(Beginning of EXTRACTED MATERIAL)
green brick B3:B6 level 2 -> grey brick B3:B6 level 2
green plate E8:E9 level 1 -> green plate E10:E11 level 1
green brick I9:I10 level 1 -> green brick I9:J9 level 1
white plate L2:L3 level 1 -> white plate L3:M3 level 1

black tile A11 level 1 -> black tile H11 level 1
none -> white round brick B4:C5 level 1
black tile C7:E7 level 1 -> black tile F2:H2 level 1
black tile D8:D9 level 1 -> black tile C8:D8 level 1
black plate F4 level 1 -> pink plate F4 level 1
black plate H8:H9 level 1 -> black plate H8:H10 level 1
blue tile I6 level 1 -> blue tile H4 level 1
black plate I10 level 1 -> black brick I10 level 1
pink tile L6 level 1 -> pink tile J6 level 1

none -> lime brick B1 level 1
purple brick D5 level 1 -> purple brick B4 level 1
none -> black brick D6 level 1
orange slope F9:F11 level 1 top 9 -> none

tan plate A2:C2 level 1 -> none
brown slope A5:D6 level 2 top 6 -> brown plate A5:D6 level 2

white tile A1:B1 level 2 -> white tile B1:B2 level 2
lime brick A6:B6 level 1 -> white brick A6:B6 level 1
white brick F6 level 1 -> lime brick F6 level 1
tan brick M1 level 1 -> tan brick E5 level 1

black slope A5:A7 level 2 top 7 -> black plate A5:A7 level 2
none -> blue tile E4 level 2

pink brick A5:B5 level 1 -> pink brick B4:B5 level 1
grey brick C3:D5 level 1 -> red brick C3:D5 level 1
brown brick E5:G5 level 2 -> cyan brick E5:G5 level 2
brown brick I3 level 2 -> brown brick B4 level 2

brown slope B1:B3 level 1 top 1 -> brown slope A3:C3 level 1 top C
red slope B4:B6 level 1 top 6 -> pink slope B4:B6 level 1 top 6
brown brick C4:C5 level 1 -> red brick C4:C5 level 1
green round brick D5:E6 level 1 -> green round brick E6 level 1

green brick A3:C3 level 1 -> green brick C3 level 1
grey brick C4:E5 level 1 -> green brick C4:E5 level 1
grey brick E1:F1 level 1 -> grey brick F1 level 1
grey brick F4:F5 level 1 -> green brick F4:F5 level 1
(End of EXTRACTED MATERIAL)
__PROMPT__
The lines sought are those in the data above that include the string "grey"; copy each one.

__TASK RESULT__
green brick B3:B6 level 2 -> grey brick B3:B6 level 2
grey brick C3:D5 level 1 -> red brick C3:D5 level 1
grey brick C4:E5 level 1 -> green brick C4:E5 level 1
grey brick E1:F1 level 1 -> grey brick F1 level 1
grey brick F4:F5 level 1 -> green brick F4:F5 level 1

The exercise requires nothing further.